=== PROBLEM DETAILS ===
Where a line in the listing below holds the word "PULSE", count that line; give the total alone.

=== EXERCISE INPUT ===
◇ ◇ ◇ ◇ ◇ ◇ ◇
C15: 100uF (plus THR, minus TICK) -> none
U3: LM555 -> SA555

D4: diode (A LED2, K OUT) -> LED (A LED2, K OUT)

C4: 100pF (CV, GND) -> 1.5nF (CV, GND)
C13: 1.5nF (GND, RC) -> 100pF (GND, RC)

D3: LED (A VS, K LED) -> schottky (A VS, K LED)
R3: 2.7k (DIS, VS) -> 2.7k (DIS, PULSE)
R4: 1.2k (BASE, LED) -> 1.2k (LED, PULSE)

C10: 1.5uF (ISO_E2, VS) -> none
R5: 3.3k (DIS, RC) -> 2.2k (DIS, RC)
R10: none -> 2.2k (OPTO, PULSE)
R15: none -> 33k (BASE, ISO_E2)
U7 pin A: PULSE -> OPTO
◇ ◇ ◇ ◇ ◇ ◇ ◇
=== WRITTEN RESPONSE ===
4